OBJECTIVE: Which lines in the items below contain the string "place"? List each of them, with case counting.

ENTRIES:
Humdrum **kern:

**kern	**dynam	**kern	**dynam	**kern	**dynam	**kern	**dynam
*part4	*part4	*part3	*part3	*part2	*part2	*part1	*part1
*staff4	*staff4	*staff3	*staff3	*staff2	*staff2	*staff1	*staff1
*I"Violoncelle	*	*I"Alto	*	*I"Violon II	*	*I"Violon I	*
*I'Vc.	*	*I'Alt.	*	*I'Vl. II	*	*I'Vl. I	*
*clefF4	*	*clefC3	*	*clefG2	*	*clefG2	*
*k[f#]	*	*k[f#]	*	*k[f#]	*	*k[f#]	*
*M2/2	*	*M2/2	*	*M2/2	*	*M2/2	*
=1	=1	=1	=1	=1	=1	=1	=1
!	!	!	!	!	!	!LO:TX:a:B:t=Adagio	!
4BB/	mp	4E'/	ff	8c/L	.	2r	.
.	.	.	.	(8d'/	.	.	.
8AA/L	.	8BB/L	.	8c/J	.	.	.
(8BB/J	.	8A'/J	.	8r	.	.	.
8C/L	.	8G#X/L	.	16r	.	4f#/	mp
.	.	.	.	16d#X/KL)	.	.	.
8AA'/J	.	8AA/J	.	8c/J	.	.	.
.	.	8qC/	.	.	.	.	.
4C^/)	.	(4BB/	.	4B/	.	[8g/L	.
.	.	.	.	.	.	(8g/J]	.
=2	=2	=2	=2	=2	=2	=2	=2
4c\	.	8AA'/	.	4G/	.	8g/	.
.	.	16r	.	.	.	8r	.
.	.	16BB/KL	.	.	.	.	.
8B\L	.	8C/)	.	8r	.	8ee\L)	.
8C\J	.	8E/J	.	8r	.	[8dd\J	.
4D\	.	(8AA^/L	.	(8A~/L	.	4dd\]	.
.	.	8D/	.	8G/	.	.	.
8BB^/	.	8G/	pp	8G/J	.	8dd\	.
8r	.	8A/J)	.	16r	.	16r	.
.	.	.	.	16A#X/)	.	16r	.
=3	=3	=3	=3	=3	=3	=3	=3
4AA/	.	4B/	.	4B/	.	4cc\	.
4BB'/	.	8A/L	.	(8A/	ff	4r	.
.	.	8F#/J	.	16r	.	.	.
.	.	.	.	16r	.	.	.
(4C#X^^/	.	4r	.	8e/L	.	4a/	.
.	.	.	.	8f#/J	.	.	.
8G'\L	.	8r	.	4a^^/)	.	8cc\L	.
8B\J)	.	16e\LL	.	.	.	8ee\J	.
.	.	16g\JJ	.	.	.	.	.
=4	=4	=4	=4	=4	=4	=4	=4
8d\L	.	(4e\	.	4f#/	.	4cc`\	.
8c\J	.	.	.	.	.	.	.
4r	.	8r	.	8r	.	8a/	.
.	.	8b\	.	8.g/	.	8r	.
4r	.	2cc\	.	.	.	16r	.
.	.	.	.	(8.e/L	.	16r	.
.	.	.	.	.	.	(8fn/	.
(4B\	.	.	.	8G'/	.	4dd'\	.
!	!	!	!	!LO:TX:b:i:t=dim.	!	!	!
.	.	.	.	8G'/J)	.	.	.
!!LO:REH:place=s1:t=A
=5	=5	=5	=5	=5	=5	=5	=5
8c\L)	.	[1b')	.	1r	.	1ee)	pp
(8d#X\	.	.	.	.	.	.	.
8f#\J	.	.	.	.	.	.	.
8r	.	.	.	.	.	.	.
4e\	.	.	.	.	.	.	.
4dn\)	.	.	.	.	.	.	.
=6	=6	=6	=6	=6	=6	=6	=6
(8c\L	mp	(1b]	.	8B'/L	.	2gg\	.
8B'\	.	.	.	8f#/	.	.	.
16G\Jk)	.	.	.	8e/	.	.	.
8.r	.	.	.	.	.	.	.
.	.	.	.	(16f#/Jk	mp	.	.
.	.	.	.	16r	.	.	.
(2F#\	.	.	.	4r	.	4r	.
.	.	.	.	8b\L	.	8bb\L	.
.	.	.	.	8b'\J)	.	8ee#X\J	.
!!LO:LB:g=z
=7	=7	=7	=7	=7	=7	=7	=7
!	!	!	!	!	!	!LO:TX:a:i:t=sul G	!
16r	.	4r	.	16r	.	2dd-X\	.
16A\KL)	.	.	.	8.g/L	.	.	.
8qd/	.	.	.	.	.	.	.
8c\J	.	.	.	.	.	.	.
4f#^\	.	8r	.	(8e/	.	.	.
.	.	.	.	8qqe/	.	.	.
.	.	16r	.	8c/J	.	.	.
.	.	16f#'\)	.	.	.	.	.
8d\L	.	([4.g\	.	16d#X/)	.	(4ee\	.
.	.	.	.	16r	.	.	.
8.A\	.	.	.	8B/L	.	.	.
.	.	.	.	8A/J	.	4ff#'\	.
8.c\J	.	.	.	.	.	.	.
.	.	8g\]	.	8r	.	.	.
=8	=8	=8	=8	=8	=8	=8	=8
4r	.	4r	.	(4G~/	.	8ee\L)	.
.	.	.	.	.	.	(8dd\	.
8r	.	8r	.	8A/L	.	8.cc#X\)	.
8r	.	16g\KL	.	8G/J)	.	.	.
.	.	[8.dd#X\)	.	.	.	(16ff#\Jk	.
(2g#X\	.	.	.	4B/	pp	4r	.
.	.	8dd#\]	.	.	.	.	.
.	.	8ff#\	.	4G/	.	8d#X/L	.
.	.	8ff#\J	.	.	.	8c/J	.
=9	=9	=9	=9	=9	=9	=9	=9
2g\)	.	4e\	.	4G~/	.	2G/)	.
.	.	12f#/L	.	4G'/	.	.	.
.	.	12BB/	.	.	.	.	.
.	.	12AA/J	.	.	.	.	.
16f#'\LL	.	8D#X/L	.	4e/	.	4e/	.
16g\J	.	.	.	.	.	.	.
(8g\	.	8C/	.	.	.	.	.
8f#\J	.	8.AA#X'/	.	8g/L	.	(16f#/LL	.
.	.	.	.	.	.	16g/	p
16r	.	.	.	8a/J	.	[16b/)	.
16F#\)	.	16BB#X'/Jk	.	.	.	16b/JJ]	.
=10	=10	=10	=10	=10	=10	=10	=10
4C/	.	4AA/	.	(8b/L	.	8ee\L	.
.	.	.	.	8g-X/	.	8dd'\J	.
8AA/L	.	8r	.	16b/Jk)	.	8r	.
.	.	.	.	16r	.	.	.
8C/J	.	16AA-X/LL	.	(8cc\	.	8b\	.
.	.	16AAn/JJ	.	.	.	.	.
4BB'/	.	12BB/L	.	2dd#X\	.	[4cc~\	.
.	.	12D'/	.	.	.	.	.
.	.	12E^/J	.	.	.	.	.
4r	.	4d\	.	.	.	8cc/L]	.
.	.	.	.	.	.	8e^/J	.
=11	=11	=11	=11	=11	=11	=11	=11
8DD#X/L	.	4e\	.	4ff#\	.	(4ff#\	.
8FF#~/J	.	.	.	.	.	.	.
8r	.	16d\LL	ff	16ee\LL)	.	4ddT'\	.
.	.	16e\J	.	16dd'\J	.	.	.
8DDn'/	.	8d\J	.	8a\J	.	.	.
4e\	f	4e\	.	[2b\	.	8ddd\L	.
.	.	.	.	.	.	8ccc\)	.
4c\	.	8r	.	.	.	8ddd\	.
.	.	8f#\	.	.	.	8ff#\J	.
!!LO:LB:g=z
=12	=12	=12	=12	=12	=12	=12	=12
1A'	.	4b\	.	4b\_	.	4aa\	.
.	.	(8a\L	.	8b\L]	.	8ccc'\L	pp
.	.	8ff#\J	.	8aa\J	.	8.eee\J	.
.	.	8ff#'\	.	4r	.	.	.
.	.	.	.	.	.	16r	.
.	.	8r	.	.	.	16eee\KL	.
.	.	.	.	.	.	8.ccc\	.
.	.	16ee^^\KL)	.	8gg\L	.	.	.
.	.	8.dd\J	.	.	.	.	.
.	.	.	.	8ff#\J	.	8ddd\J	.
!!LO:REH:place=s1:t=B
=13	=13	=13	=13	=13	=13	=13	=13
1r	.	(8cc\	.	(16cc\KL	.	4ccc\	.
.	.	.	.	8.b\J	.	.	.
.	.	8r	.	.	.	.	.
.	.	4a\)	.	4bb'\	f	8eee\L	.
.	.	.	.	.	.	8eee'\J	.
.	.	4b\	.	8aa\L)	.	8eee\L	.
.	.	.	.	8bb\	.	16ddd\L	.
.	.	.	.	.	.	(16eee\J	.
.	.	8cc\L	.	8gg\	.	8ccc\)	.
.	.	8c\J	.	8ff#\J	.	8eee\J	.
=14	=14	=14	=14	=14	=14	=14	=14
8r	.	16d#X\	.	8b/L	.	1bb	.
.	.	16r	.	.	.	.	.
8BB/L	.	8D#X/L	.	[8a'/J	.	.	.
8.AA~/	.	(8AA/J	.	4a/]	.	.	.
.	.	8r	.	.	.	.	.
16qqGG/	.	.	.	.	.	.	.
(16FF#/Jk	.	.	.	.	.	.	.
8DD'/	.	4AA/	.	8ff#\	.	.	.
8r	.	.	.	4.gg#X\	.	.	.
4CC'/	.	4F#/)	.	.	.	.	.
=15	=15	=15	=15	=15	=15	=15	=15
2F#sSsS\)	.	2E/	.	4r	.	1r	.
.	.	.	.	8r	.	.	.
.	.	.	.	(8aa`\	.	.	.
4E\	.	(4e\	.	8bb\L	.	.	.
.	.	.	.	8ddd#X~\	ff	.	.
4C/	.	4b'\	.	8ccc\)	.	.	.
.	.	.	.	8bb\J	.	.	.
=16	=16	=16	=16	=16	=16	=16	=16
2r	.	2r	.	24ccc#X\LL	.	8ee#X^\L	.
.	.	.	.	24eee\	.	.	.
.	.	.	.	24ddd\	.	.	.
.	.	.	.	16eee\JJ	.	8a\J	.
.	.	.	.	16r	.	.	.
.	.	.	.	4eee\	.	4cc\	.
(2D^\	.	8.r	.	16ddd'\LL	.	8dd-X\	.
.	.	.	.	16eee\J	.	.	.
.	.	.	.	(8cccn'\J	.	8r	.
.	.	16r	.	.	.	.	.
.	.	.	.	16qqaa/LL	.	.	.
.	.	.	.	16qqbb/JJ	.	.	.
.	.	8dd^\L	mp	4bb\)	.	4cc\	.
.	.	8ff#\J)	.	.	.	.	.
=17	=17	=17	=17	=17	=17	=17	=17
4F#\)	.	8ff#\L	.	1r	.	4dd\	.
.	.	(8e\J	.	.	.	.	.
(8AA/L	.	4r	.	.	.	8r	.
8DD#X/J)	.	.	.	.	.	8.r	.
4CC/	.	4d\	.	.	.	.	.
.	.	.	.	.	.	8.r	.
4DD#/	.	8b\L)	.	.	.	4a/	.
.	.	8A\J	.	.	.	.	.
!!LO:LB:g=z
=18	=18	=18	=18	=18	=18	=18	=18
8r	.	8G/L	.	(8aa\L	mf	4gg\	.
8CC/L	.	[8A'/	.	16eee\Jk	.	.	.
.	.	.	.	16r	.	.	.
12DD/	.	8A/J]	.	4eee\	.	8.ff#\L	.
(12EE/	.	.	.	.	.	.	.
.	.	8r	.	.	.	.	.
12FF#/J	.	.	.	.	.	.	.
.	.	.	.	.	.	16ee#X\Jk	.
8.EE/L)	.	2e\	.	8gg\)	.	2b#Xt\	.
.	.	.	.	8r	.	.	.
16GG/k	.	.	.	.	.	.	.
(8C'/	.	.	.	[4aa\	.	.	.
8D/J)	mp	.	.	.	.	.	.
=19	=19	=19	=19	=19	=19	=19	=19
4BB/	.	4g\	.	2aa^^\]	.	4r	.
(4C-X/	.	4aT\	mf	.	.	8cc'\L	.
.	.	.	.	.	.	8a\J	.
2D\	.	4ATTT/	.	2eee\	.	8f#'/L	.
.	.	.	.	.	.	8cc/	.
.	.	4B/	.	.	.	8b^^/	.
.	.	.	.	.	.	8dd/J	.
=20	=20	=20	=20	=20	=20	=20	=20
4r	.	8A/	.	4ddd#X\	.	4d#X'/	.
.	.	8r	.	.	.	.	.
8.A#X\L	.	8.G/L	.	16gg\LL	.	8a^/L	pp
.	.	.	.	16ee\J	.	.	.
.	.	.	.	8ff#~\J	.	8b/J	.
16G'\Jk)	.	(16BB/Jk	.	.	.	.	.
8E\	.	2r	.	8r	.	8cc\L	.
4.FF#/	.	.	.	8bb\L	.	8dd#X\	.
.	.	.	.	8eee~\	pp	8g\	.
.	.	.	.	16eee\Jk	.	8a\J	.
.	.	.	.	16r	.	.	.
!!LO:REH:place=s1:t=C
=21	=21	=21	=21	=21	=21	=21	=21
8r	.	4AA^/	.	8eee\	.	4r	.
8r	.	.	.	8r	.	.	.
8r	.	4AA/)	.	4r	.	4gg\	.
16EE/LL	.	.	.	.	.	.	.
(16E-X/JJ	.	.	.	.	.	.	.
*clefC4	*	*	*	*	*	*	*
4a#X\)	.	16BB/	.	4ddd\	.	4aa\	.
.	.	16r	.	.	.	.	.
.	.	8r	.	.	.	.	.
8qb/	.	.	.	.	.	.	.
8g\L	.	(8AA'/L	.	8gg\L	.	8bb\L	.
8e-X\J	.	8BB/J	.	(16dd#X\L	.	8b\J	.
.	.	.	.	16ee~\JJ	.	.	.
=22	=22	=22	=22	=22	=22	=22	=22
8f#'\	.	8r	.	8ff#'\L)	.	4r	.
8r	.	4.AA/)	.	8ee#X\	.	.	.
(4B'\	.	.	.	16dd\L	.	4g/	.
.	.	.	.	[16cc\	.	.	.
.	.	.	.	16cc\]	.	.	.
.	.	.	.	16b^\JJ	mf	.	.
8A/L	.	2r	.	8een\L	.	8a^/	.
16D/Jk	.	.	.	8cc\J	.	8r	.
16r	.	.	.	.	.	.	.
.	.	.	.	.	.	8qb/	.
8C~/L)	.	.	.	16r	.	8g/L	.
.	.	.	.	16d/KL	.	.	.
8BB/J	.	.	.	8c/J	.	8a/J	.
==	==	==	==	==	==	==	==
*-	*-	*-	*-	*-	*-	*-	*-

SOLUTION FOR THIS PROBLEM:
!!LO:REH:place=s1:t=A
!!LO:REH:place=s1:t=B
!!LO:REH:place=s1:t=C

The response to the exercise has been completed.